=== Section Start ===

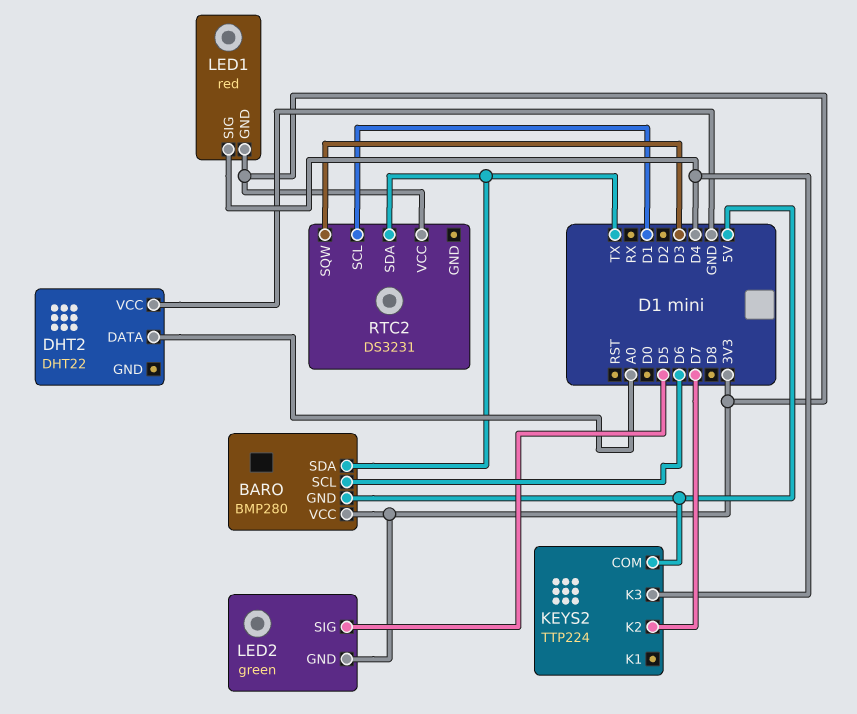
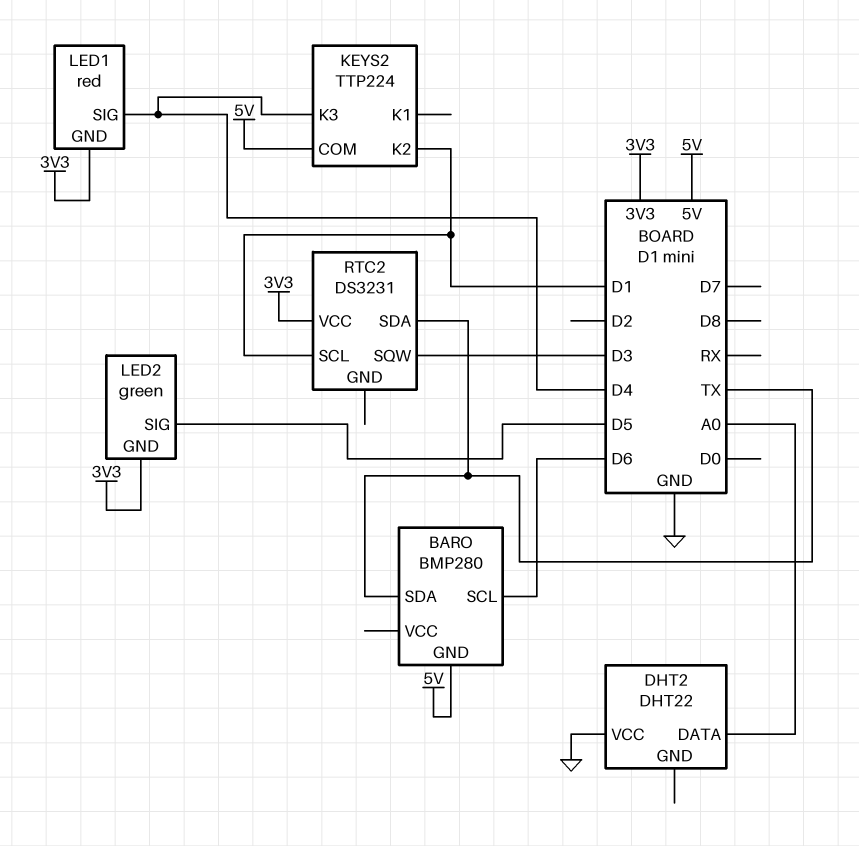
BARO pin VCC: 3V3 -> none
KEYS2 pin K2: D7 -> D1

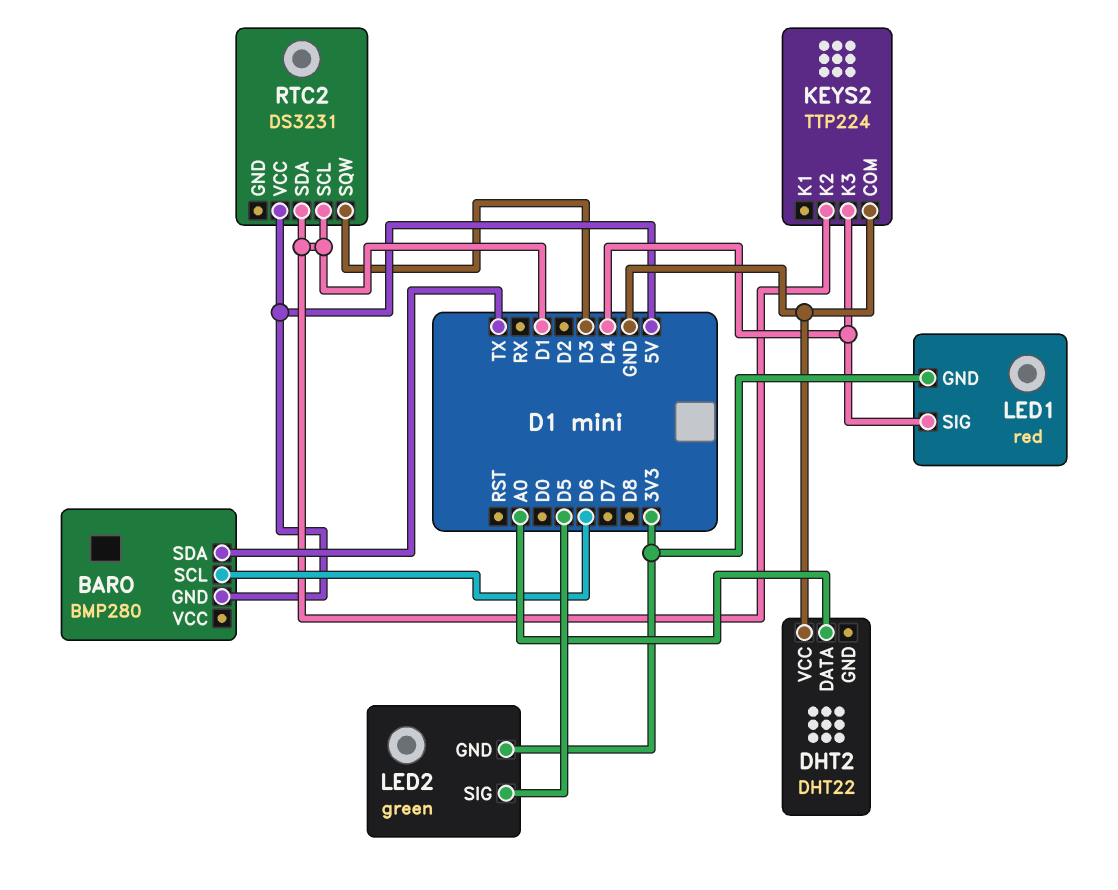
KEYS2 pin COM: 5V -> GND
RTC2 pin SDA: TX -> D1
RTC2 pin VCC: 3V3 -> 5V

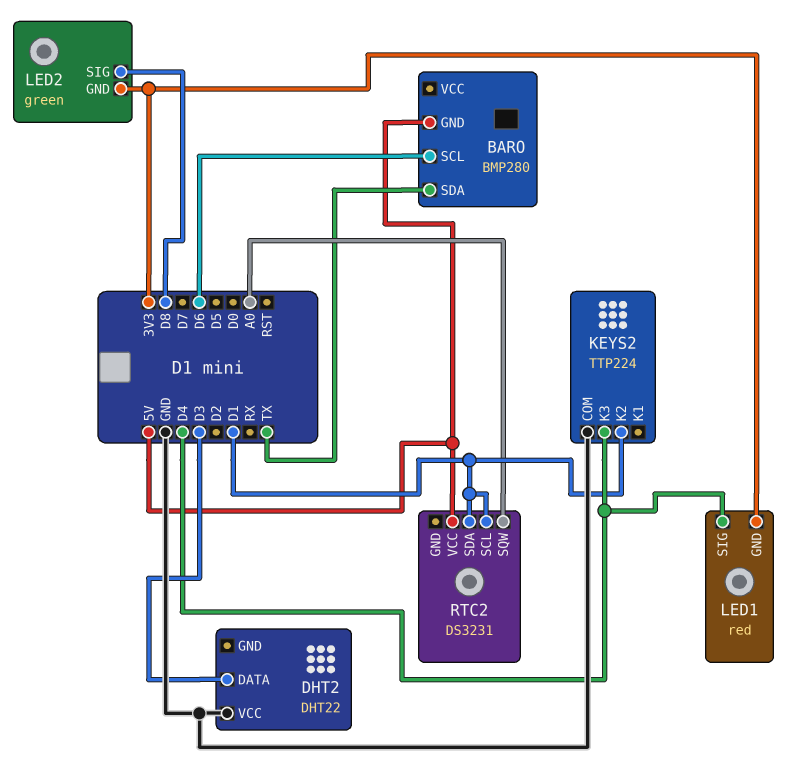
DHT2 pin DATA: A0 -> D3
LED2 pin SIG: D5 -> D8
RTC2 pin SQW: D3 -> A0

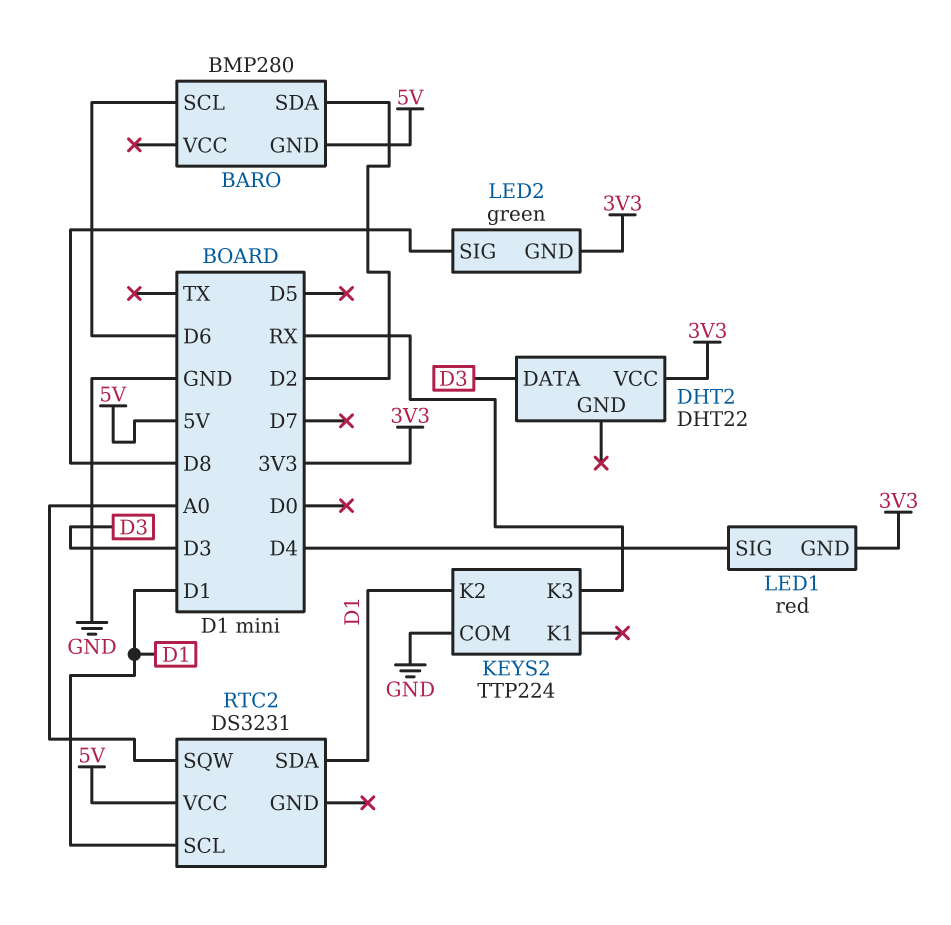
BARO pin SDA: TX -> D2
DHT2 pin VCC: GND -> 3V3
KEYS2 pin K3: D4 -> RX

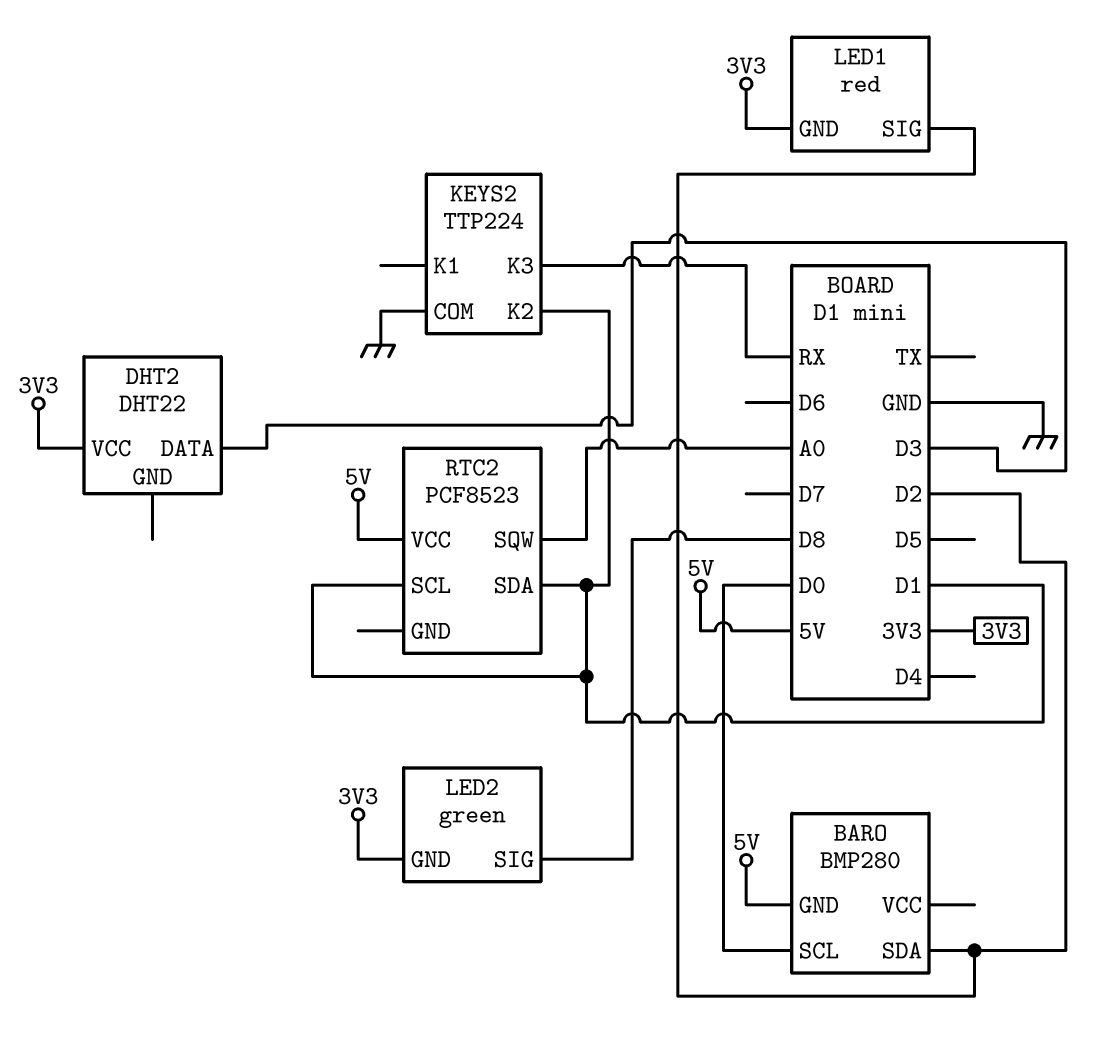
BARO pin SCL: D6 -> D0
LED1 pin SIG: D4 -> D2
RTC2: DS3231 -> PCF8523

=== Section End ===

Nothing but the lines from the first line of the data above through the line holding "BARO pin SCL: D6 -> D0" may appear in the response, copied exactly and without pictures.

BARO pin VCC: 3V3 -> none
KEYS2 pin K2: D7 -> D1

KEYS2 pin COM: 5V -> GND
RTC2 pin SDA: TX -> D1
RTC2 pin VCC: 3V3 -> 5V

DHT2 pin DATA: A0 -> D3
LED2 pin SIG: D5 -> D8
RTC2 pin SQW: D3 -> A0

BARO pin SDA: TX -> D2
DHT2 pin VCC: GND -> 3V3
KEYS2 pin K3: D4 -> RX

BARO pin SCL: D6 -> D0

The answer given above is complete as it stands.